__WHAT YOU NEED TO DO__. Pick out the lines in the listing below that contain the word "minus" and copy them.

:::

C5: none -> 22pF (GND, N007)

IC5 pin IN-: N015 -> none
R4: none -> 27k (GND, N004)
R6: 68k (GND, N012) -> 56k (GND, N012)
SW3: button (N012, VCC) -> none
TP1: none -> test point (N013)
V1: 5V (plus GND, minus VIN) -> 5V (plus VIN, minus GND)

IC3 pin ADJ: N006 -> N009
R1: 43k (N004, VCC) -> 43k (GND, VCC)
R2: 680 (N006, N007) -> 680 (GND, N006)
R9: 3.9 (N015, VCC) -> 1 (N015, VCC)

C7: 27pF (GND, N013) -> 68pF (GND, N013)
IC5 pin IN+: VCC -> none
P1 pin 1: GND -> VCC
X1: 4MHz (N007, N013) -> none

:::

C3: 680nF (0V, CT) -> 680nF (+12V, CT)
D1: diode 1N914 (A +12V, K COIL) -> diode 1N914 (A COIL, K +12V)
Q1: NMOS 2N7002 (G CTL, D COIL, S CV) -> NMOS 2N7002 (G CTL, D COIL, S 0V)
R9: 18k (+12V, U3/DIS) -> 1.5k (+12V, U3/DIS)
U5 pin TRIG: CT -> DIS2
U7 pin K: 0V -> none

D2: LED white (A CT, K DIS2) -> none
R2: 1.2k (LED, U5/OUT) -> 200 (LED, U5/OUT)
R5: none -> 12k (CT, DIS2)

:::

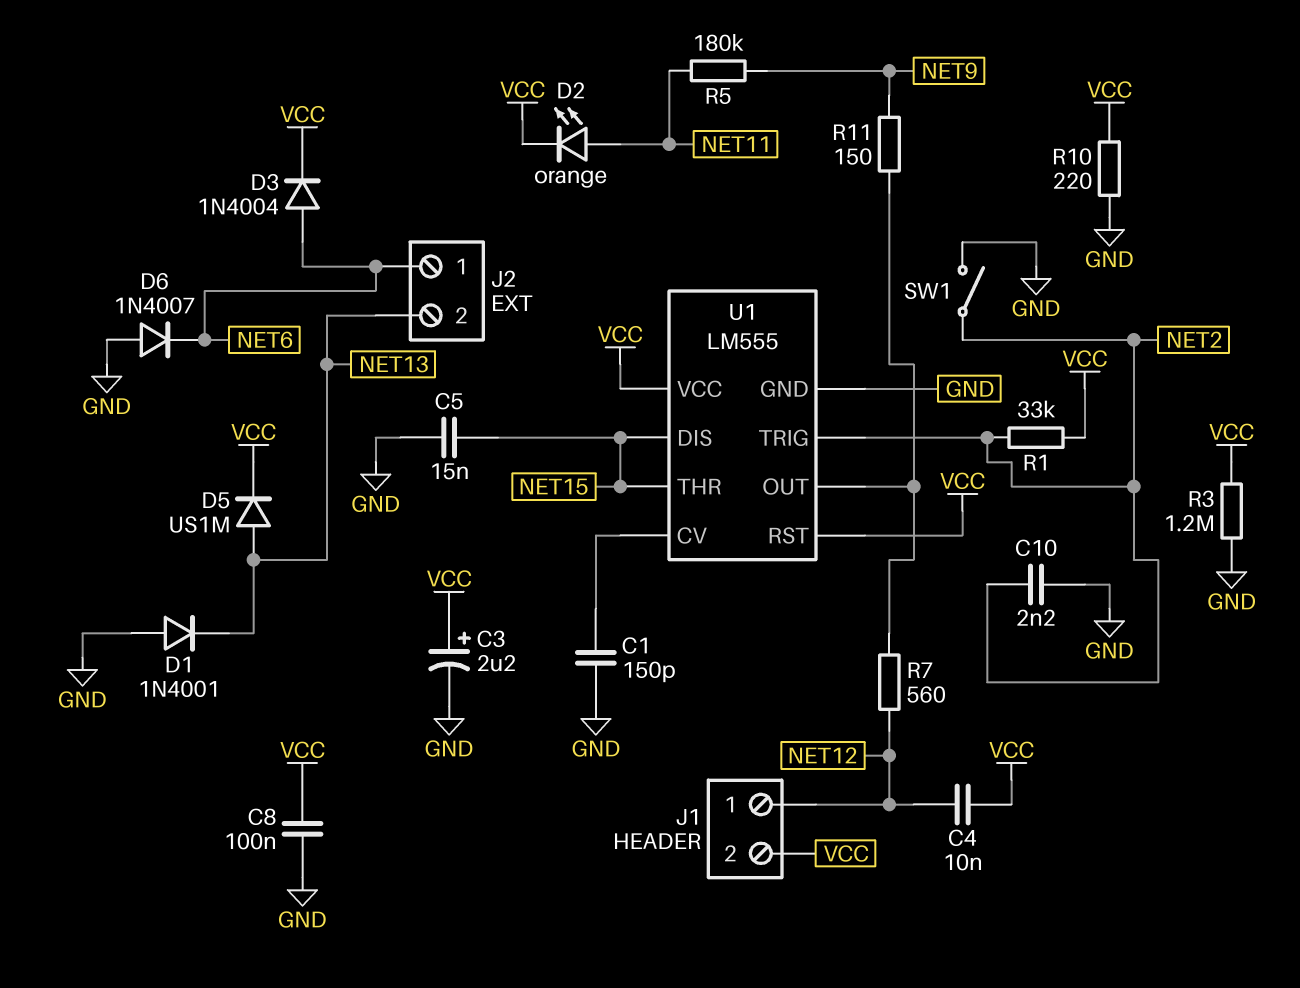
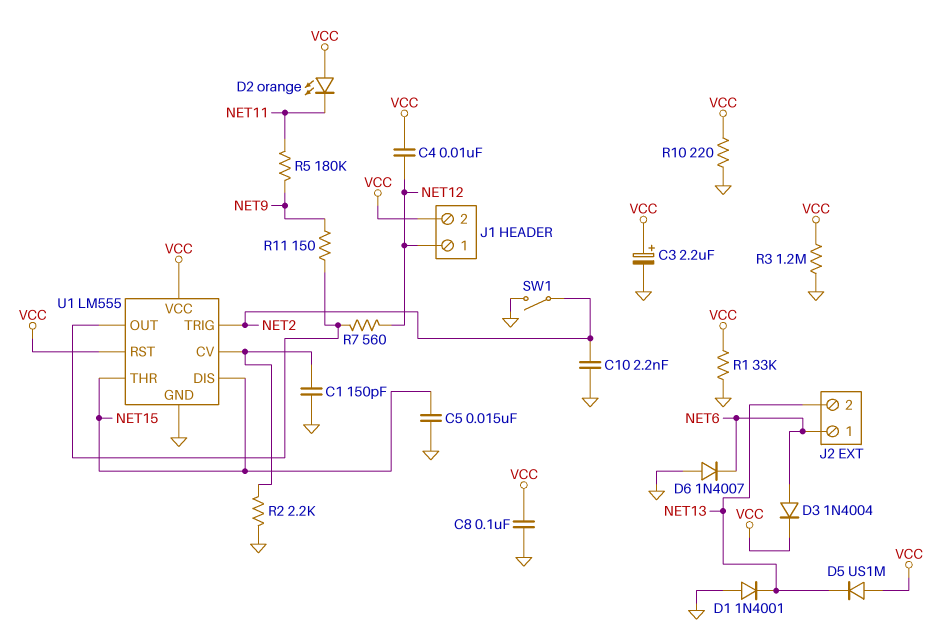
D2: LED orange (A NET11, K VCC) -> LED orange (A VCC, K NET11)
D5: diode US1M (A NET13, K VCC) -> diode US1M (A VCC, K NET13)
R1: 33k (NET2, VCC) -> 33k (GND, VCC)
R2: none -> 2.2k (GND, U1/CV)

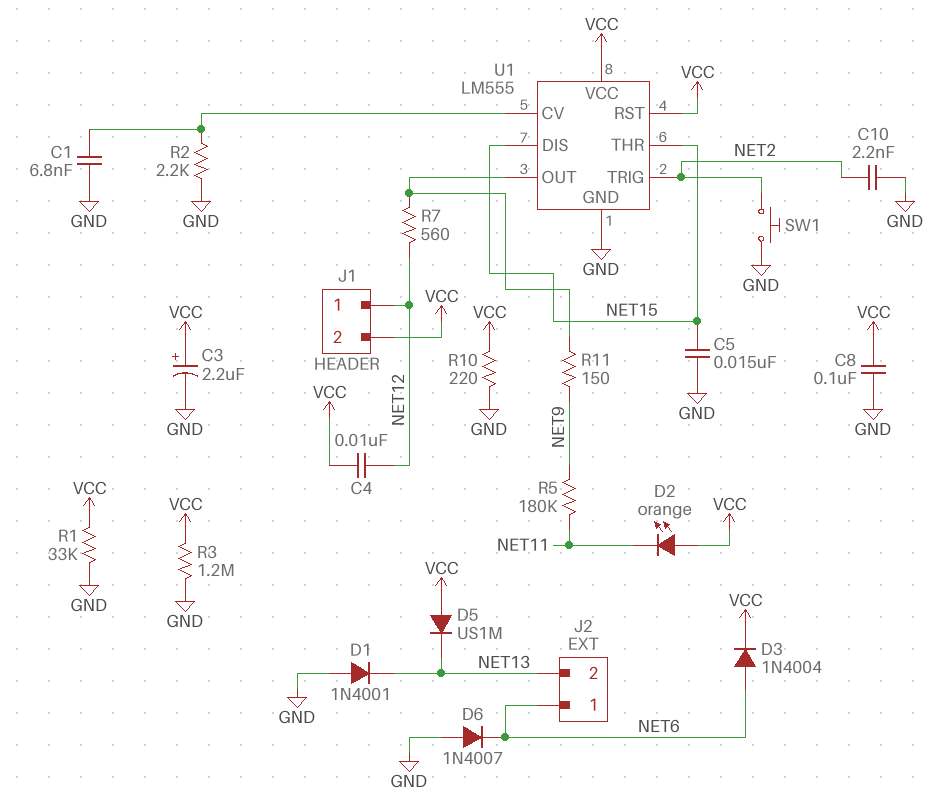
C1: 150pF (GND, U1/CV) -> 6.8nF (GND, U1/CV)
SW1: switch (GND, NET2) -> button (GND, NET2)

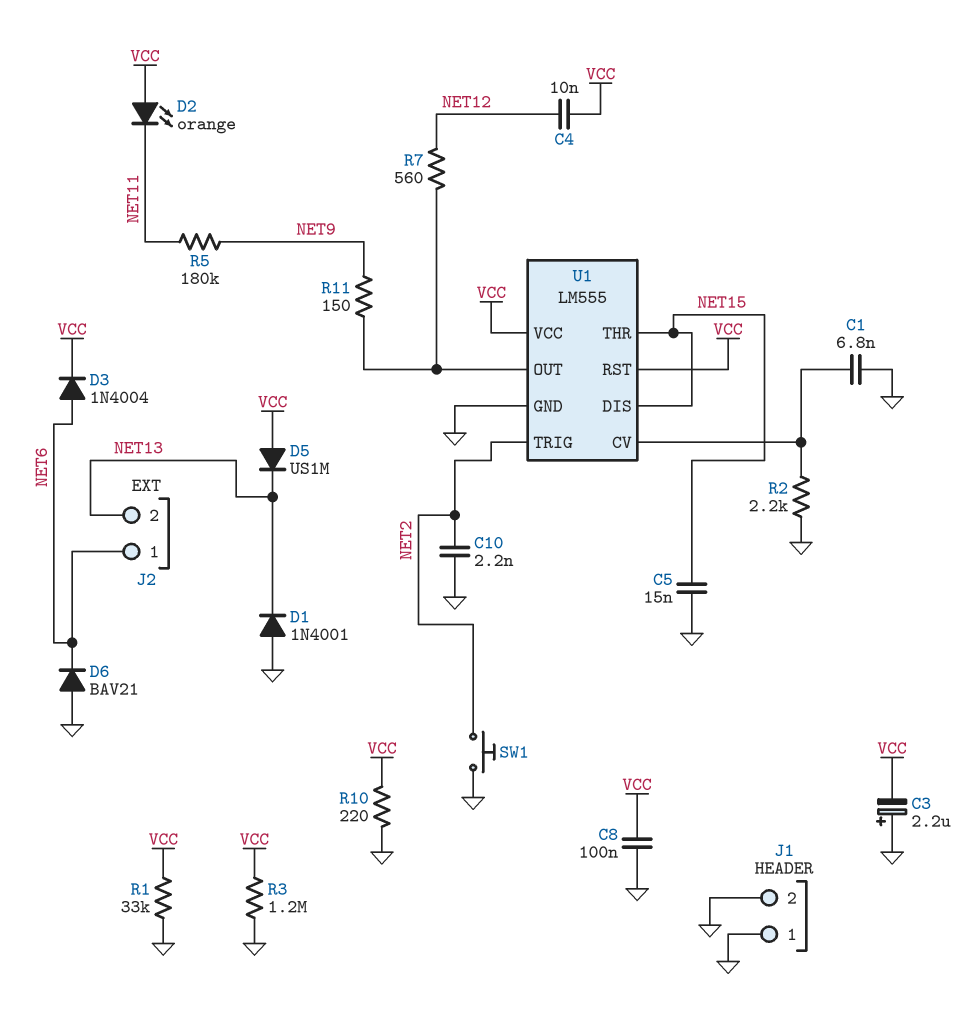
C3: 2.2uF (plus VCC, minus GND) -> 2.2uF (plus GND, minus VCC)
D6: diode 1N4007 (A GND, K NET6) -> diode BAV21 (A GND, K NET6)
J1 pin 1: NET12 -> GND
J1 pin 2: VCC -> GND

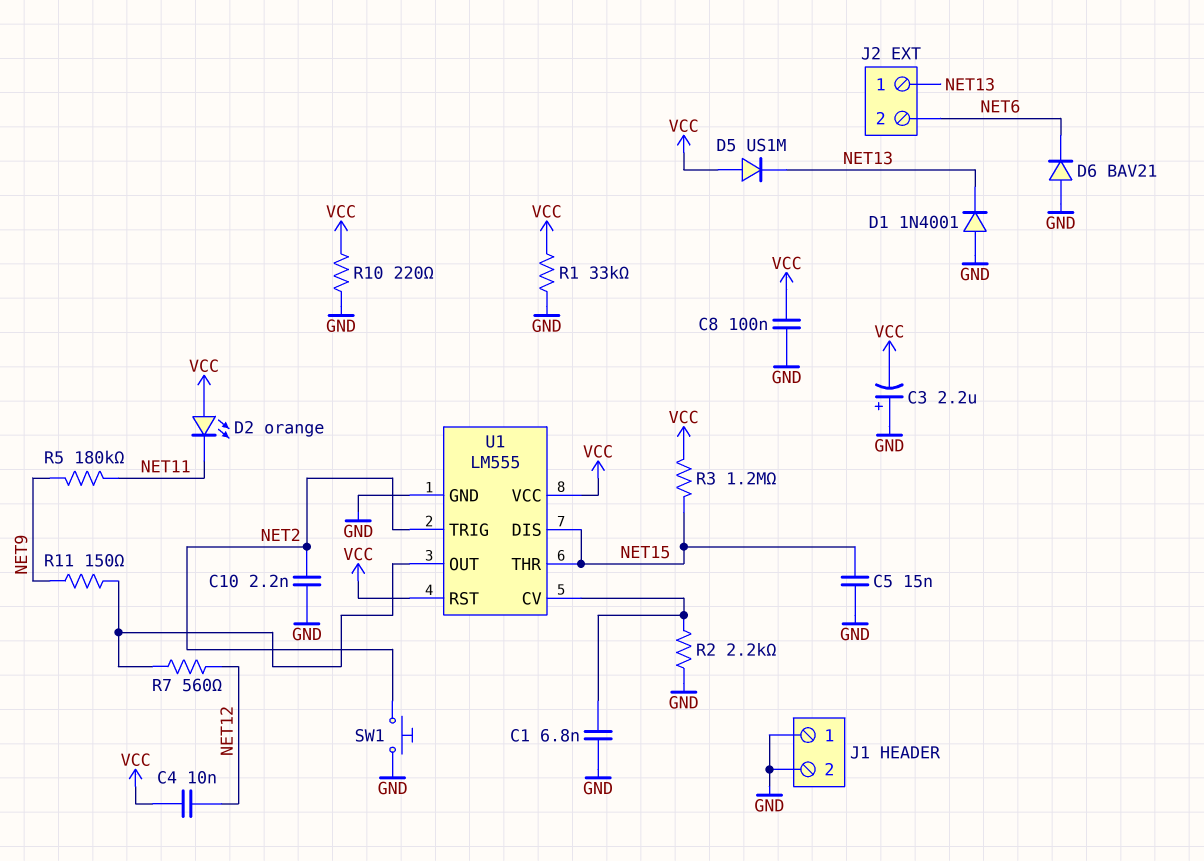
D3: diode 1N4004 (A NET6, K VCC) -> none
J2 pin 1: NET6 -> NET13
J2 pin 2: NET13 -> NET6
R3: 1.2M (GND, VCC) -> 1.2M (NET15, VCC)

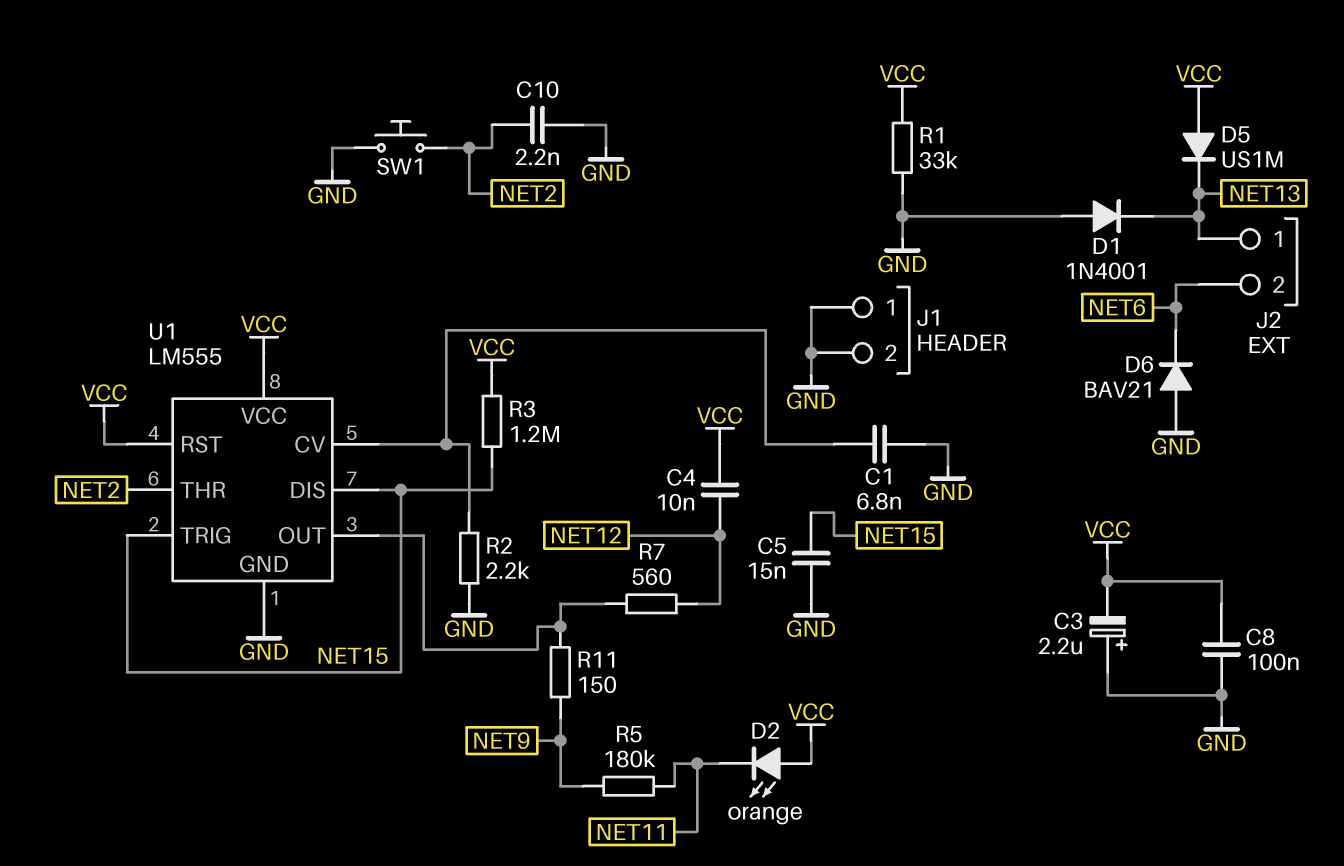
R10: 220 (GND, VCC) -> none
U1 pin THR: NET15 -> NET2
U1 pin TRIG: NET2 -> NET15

:::

__FINISHED EXERCISE__.
V1: 5V (plus GND, minus VIN) -> 5V (plus VIN, minus GND)
C3: 2.2uF (plus VCC, minus GND) -> 2.2uF (plus GND, minus VCC)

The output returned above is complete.